Task inputs below:
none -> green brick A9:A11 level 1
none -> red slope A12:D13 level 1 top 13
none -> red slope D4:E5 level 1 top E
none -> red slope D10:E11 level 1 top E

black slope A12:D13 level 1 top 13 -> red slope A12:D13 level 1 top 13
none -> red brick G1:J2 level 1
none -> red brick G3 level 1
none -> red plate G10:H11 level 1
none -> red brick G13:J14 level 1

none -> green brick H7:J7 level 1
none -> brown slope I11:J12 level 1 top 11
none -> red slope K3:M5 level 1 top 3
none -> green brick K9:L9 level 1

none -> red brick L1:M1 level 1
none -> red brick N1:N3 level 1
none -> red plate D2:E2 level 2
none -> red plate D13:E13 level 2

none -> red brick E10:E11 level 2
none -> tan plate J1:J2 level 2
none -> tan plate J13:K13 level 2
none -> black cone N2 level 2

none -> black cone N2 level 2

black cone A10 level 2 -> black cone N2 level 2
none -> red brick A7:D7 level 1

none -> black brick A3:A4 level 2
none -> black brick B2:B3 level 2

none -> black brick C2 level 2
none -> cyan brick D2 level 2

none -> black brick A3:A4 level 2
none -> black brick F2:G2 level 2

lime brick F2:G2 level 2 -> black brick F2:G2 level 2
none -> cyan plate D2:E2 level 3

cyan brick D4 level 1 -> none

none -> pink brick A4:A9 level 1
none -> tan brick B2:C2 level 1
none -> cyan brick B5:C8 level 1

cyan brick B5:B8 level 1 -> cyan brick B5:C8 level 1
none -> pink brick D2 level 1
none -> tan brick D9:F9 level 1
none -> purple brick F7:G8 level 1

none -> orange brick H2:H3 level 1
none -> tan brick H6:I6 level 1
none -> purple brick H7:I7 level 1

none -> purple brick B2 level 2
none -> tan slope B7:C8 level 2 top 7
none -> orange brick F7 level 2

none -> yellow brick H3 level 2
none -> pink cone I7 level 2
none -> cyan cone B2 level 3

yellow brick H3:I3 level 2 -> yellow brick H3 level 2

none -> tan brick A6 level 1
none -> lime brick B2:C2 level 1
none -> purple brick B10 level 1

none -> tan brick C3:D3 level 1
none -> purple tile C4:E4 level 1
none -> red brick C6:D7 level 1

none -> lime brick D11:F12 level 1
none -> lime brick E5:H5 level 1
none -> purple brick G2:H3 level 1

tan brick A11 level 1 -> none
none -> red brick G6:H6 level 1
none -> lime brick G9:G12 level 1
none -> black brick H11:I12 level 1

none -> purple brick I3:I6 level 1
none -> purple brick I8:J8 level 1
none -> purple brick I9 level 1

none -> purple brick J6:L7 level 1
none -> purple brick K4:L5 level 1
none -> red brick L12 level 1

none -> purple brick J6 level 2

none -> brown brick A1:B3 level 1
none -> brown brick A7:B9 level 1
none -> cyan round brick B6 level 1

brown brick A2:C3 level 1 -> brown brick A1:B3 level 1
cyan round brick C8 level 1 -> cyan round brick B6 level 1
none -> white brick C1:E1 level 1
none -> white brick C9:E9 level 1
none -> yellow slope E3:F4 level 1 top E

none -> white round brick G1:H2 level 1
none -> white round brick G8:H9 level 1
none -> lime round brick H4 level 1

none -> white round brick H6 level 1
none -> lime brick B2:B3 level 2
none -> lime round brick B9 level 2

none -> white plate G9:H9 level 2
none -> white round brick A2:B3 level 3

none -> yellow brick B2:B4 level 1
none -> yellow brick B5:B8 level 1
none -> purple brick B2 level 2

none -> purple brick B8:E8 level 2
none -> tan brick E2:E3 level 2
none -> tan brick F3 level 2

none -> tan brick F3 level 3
End of Task inputs.
The answer must contain only the lines from the one with "none -> white brick C9:E9 level 1" to the end of the entries above, each written out exactly.

none -> white brick C9:E9 level 1
none -> yellow slope E3:F4 level 1 top E

none -> white round brick G1:H2 level 1
none -> white round brick G8:H9 level 1
none -> lime round brick H4 level 1

none -> white round brick H6 level 1
none -> lime brick B2:B3 level 2
none -> lime round brick B9 level 2

none -> white plate G9:H9 level 2
none -> white round brick A2:B3 level 3

none -> yellow brick B2:B4 level 1
none -> yellow brick B5:B8 level 1
none -> purple brick B2 level 2

none -> purple brick B8:E8 level 2
none -> tan brick E2:E3 level 2
none -> tan brick F3 level 2

none -> tan brick F3 level 3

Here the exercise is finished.